__Exercise prompt__: Please copy out the data below, swapping every "aerial" for "overhead" and leaving all else as it stands.

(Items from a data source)
══════

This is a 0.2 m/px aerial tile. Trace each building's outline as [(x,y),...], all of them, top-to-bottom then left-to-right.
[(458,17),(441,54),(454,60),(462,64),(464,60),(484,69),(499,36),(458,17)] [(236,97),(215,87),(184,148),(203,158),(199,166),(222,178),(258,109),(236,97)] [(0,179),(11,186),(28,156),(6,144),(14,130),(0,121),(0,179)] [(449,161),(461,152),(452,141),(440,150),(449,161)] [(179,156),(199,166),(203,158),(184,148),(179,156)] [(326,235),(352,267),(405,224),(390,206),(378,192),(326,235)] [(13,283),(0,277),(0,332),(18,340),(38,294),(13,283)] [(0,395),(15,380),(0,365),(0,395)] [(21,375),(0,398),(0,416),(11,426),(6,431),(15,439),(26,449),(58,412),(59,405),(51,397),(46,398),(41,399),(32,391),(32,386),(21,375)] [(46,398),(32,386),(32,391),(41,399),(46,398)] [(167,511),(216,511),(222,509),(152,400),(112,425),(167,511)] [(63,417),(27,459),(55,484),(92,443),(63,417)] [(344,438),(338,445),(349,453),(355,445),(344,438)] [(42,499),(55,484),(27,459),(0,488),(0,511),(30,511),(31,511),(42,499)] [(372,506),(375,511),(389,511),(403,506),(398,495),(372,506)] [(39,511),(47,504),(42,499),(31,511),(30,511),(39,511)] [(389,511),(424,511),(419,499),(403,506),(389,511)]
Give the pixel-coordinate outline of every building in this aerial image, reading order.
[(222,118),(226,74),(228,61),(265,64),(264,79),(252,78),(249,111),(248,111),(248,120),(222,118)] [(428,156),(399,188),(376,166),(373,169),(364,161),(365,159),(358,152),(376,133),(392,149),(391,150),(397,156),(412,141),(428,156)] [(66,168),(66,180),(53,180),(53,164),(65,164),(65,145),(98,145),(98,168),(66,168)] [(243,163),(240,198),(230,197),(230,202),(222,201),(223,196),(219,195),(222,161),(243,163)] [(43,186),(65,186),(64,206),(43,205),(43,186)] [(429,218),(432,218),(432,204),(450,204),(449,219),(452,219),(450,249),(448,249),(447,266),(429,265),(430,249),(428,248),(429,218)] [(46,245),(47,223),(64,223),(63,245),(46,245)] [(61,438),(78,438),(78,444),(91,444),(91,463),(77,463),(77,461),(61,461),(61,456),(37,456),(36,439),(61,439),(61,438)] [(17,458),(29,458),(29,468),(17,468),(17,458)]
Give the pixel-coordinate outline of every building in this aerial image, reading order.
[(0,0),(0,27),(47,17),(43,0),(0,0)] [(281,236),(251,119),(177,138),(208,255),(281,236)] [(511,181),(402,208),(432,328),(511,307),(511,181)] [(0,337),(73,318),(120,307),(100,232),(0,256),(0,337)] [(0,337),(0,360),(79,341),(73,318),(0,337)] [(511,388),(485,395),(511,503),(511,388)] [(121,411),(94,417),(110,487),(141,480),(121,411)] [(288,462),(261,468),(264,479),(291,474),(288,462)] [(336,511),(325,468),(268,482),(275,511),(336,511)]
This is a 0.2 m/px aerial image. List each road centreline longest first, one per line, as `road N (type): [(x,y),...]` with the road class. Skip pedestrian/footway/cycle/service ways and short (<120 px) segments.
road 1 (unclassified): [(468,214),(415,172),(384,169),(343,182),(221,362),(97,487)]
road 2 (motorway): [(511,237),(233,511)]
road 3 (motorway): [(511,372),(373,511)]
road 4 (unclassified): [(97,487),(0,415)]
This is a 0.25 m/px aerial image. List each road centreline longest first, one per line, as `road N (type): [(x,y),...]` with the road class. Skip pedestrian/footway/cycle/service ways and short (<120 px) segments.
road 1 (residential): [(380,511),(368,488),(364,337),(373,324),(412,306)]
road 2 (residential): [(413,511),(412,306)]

══════

__Correct output__:
This is a 0.2 m/px overhead tile. Trace each building's outline as [(x,y),...], all of them, top-to-bottom then left-to-right.
[(458,17),(441,54),(454,60),(462,64),(464,60),(484,69),(499,36),(458,17)] [(236,97),(215,87),(184,148),(203,158),(199,166),(222,178),(258,109),(236,97)] [(0,179),(11,186),(28,156),(6,144),(14,130),(0,121),(0,179)] [(449,161),(461,152),(452,141),(440,150),(449,161)] [(179,156),(199,166),(203,158),(184,148),(179,156)] [(326,235),(352,267),(405,224),(390,206),(378,192),(326,235)] [(13,283),(0,277),(0,332),(18,340),(38,294),(13,283)] [(0,395),(15,380),(0,365),(0,395)] [(21,375),(0,398),(0,416),(11,426),(6,431),(15,439),(26,449),(58,412),(59,405),(51,397),(46,398),(41,399),(32,391),(32,386),(21,375)] [(46,398),(32,386),(32,391),(41,399),(46,398)] [(167,511),(216,511),(222,509),(152,400),(112,425),(167,511)] [(63,417),(27,459),(55,484),(92,443),(63,417)] [(344,438),(338,445),(349,453),(355,445),(344,438)] [(42,499),(55,484),(27,459),(0,488),(0,511),(30,511),(31,511),(42,499)] [(372,506),(375,511),(389,511),(403,506),(398,495),(372,506)] [(39,511),(47,504),(42,499),(31,511),(30,511),(39,511)] [(389,511),(424,511),(419,499),(403,506),(389,511)]
Give the pixel-coordinate outline of every building in this overhead image, reading order.
[(222,118),(226,74),(228,61),(265,64),(264,79),(252,78),(249,111),(248,111),(248,120),(222,118)] [(428,156),(399,188),(376,166),(373,169),(364,161),(365,159),(358,152),(376,133),(392,149),(391,150),(397,156),(412,141),(428,156)] [(66,168),(66,180),(53,180),(53,164),(65,164),(65,145),(98,145),(98,168),(66,168)] [(243,163),(240,198),(230,197),(230,202),(222,201),(223,196),(219,195),(222,161),(243,163)] [(43,186),(65,186),(64,206),(43,205),(43,186)] [(429,218),(432,218),(432,204),(450,204),(449,219),(452,219),(450,249),(448,249),(447,266),(429,265),(430,249),(428,248),(429,218)] [(46,245),(47,223),(64,223),(63,245),(46,245)] [(61,438),(78,438),(78,444),(91,444),(91,463),(77,463),(77,461),(61,461),(61,456),(37,456),(36,439),(61,439),(61,438)] [(17,458),(29,458),(29,468),(17,468),(17,458)]
Give the pixel-coordinate outline of every building in this overhead image, reading order.
[(0,0),(0,27),(47,17),(43,0),(0,0)] [(281,236),(251,119),(177,138),(208,255),(281,236)] [(511,181),(402,208),(432,328),(511,307),(511,181)] [(0,337),(73,318),(120,307),(100,232),(0,256),(0,337)] [(0,337),(0,360),(79,341),(73,318),(0,337)] [(511,388),(485,395),(511,503),(511,388)] [(121,411),(94,417),(110,487),(141,480),(121,411)] [(288,462),(261,468),(264,479),(291,474),(288,462)] [(336,511),(325,468),(268,482),(275,511),(336,511)]
This is a 0.2 m/px overhead image. List each road centreline longest first, one per line, as `road N (type): [(x,y),...]` with the road class. Skip pedestrian/footway/cycle/service ways and short (<120 px) segments.
road 1 (unclassified): [(468,214),(415,172),(384,169),(343,182),(221,362),(97,487)]
road 2 (motorway): [(511,237),(233,511)]
road 3 (motorway): [(511,372),(373,511)]
road 4 (unclassified): [(97,487),(0,415)]
This is a 0.25 m/px overhead image. List each road centreline longest first, one per line, as `road N (type): [(x,y),...]` with the road class. Skip pedestrian/footway/cycle/service ways and short (<120 px) segments.
road 1 (residential): [(380,511),(368,488),(364,337),(373,324),(412,306)]
road 2 (residential): [(413,511),(412,306)]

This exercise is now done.